Record set:
☆ ☆ ☆ ☆ ☆ ☆ ☆

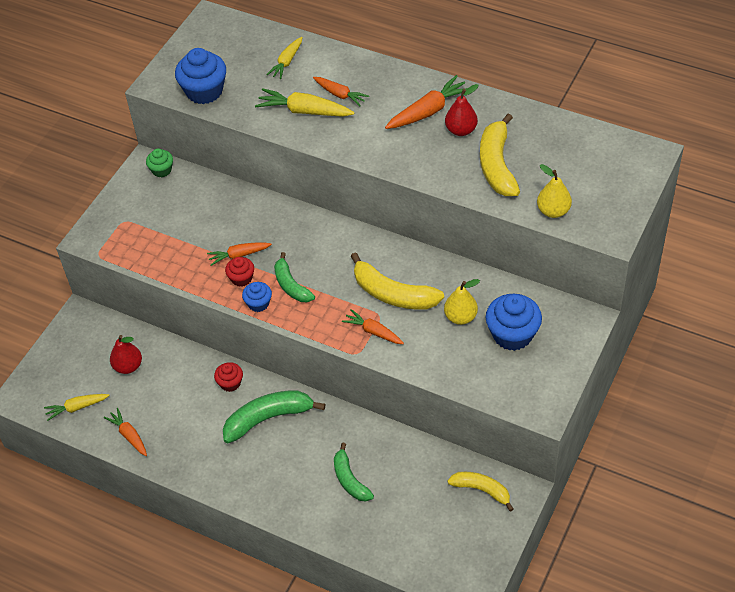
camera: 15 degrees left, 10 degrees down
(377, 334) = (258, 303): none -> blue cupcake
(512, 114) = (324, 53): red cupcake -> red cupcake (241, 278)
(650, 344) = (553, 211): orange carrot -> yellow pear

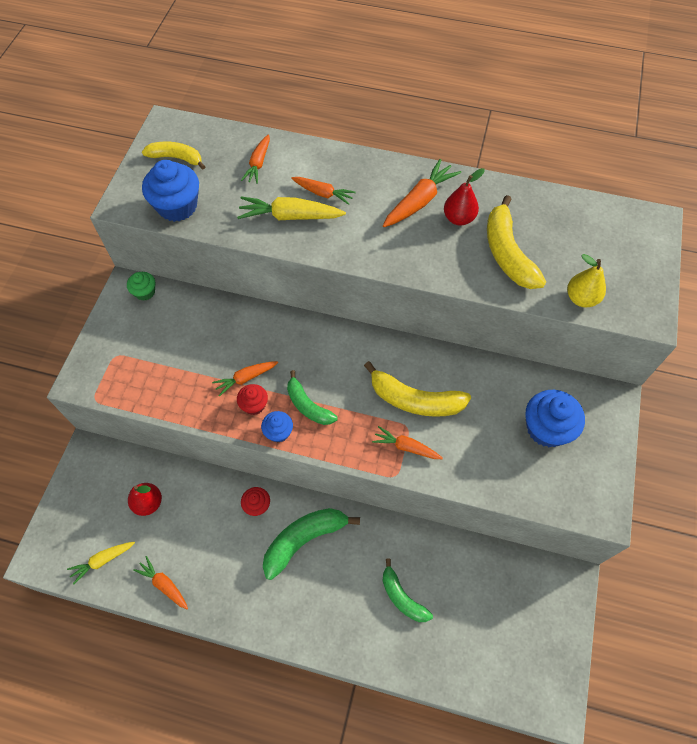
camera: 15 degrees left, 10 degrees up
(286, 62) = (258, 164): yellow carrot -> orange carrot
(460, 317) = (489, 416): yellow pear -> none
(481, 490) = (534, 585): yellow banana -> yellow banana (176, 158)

☆ ☆ ☆ ☆ ☆ ☆ ☆

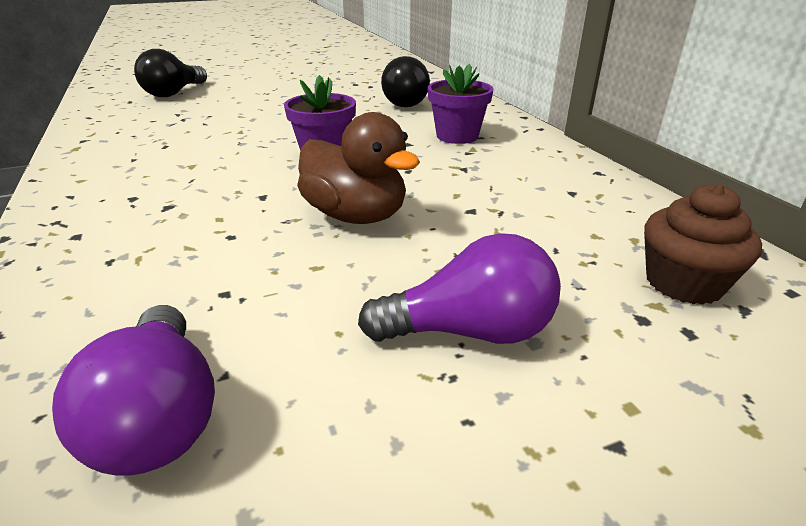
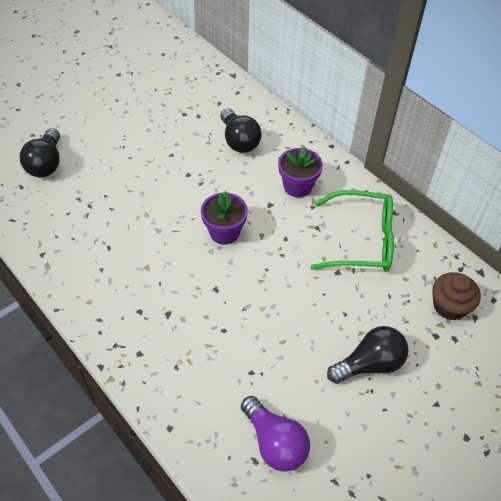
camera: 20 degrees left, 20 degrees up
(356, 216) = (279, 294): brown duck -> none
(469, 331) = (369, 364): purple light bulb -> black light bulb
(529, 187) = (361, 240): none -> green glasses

☆ ☆ ☆ ☆ ☆ ☆ ☆

The required output is every line above from the one with "(469, 331) = (369, 364): purple" down to the one with "(529, 187) = (361, 240): none", restated word for word, ends included.

(469, 331) = (369, 364): purple light bulb -> black light bulb
(529, 187) = (361, 240): none -> green glasses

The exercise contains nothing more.